▼▼▼

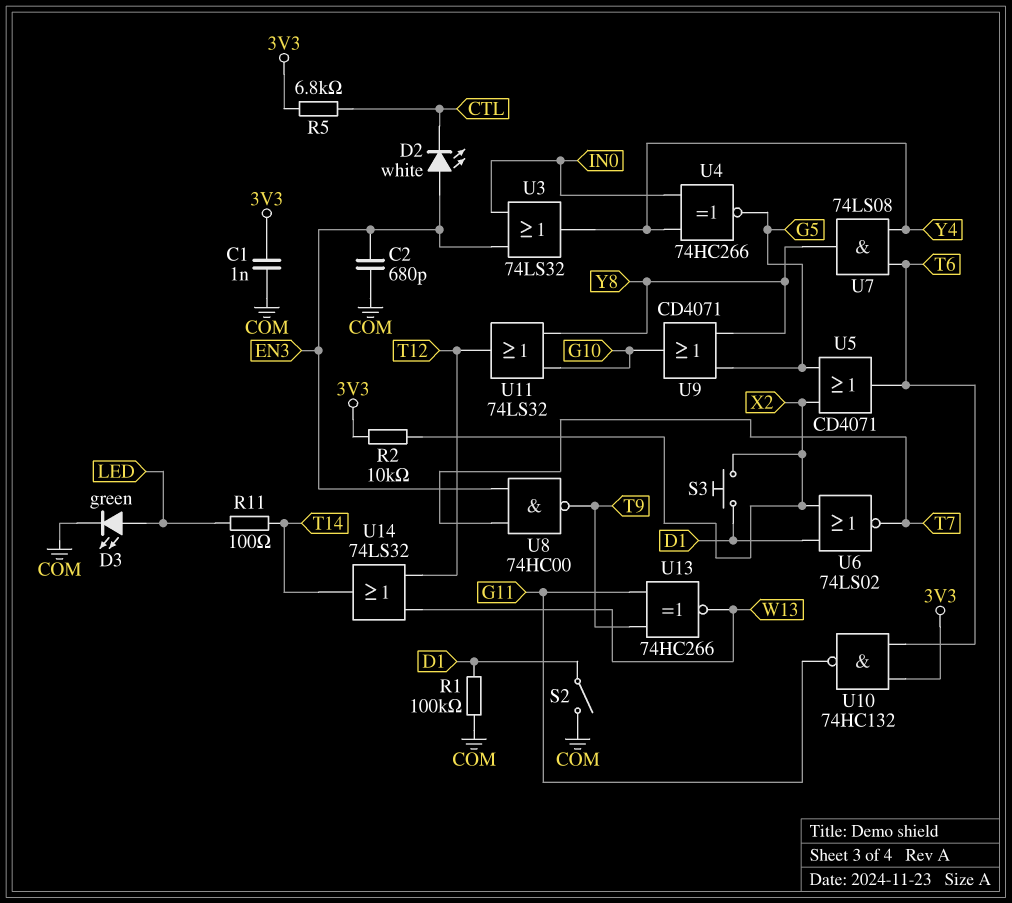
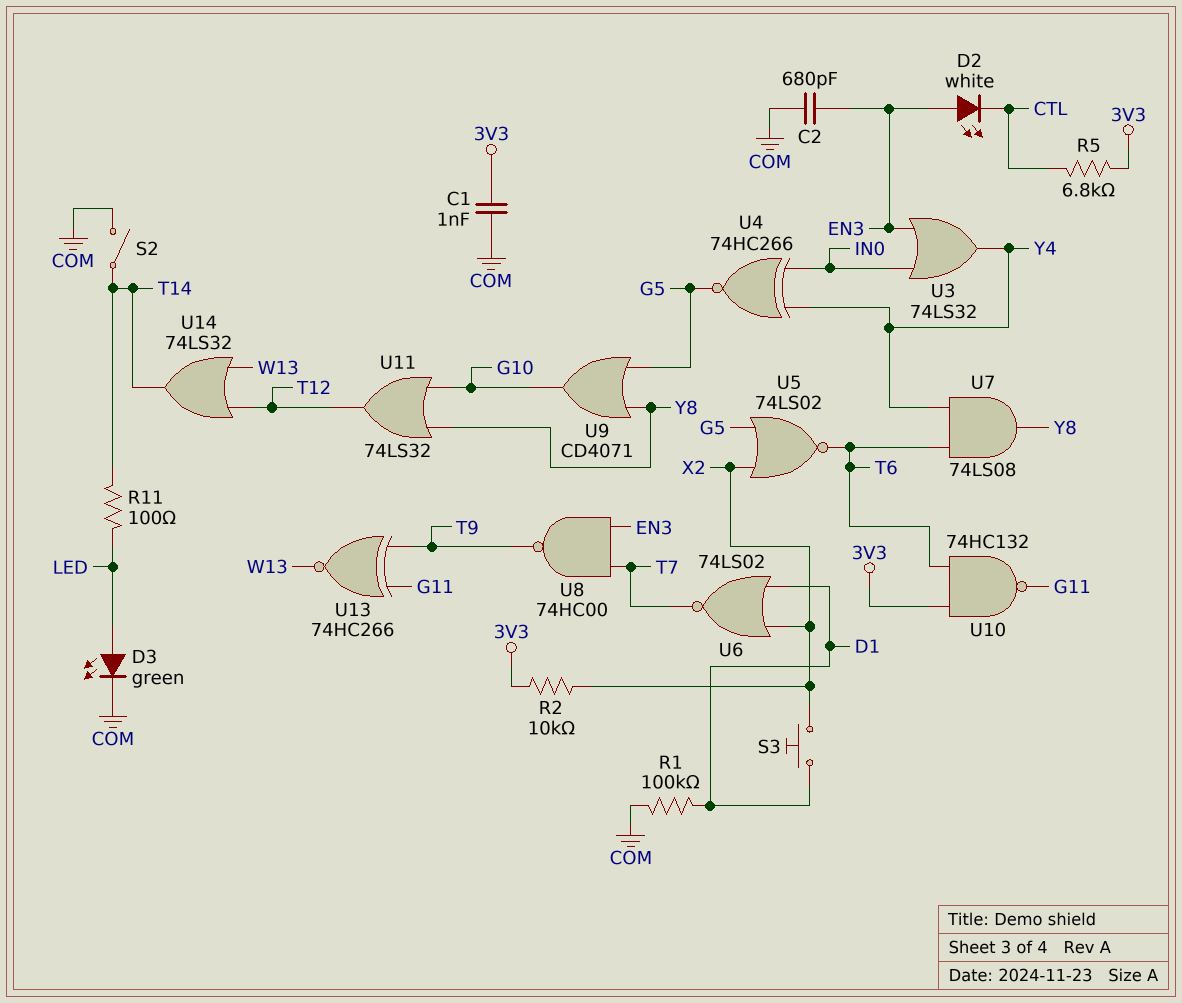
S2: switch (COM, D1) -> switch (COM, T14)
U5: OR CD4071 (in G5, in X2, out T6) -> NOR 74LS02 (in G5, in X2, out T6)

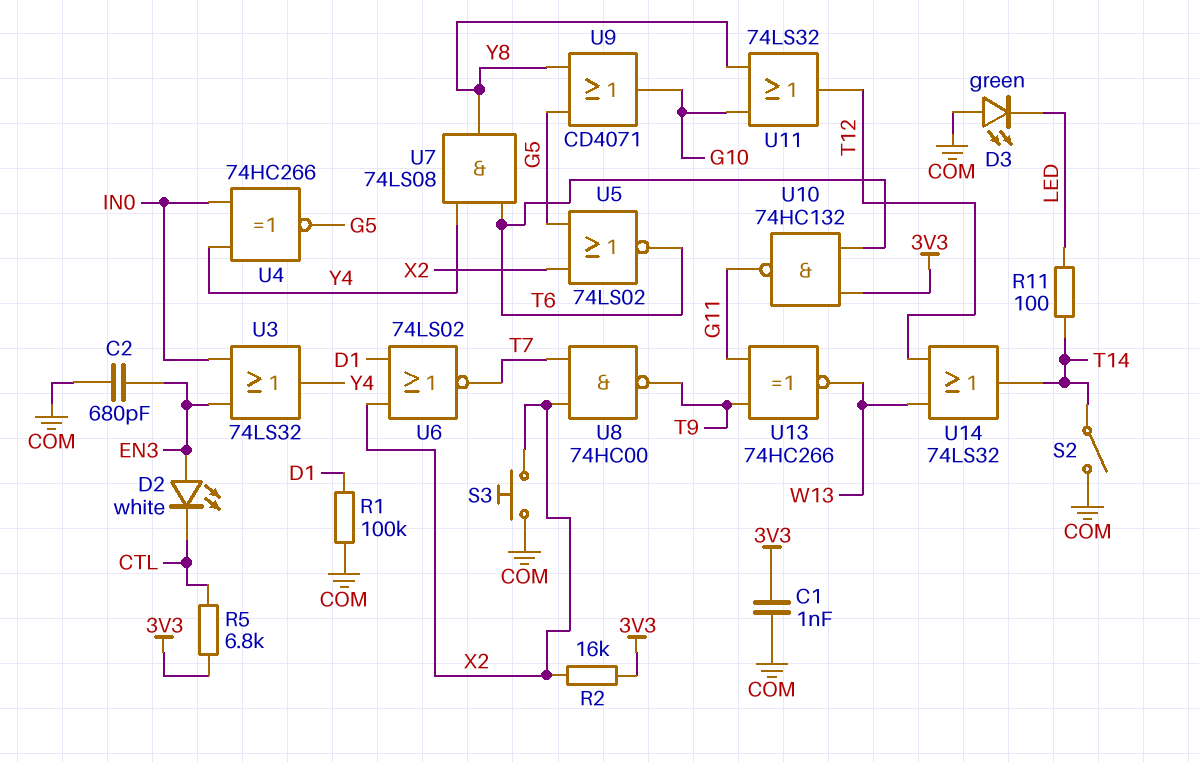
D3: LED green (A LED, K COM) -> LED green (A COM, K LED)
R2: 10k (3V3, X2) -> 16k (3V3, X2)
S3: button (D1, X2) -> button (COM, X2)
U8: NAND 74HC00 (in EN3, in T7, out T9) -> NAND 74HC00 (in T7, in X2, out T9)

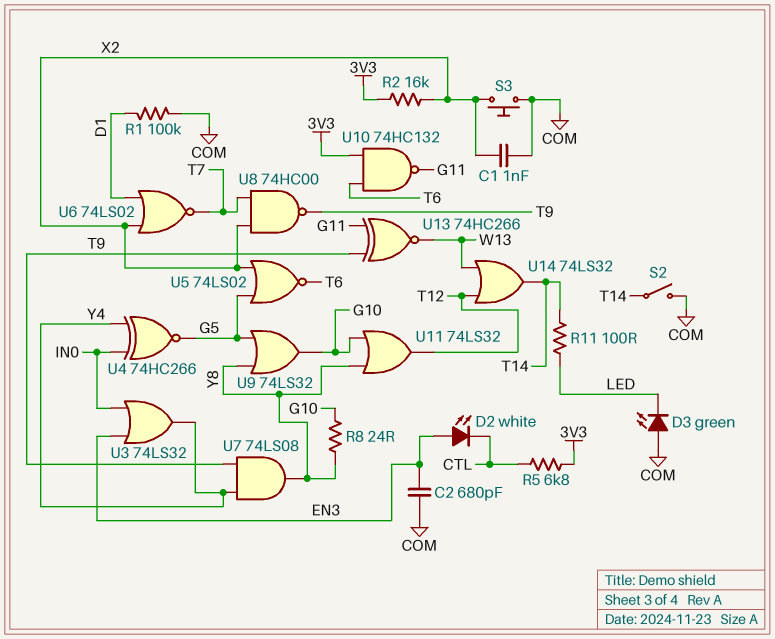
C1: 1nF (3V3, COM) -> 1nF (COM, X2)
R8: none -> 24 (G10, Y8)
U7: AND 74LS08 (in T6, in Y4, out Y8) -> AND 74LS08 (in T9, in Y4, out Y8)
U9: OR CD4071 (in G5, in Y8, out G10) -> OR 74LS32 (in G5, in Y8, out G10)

▲▲▲

Task objective:
Exactly as written, copy the entries above without their pictures.

Task solution:
S2: switch (COM, D1) -> switch (COM, T14)
U5: OR CD4071 (in G5, in X2, out T6) -> NOR 74LS02 (in G5, in X2, out T6)

D3: LED green (A LED, K COM) -> LED green (A COM, K LED)
R2: 10k (3V3, X2) -> 16k (3V3, X2)
S3: button (D1, X2) -> button (COM, X2)
U8: NAND 74HC00 (in EN3, in T7, out T9) -> NAND 74HC00 (in T7, in X2, out T9)

C1: 1nF (3V3, COM) -> 1nF (COM, X2)
R8: none -> 24 (G10, Y8)
U7: AND 74LS08 (in T6, in Y4, out Y8) -> AND 74LS08 (in T9, in Y4, out Y8)
U9: OR CD4071 (in G5, in Y8, out G10) -> OR 74LS32 (in G5, in Y8, out G10)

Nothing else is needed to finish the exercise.